- [DATASET EXTRACT]:
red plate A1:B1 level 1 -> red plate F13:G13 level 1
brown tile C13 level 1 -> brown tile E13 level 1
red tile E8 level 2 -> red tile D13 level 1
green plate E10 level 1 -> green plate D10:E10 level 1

- [WHAT YOU SHOULD DO]: Go through the data and copy every line that includes "tile".

- [EXPECTED ANSWER]:
brown tile C13 level 1 -> brown tile E13 level 1
red tile E8 level 2 -> red tile D13 level 1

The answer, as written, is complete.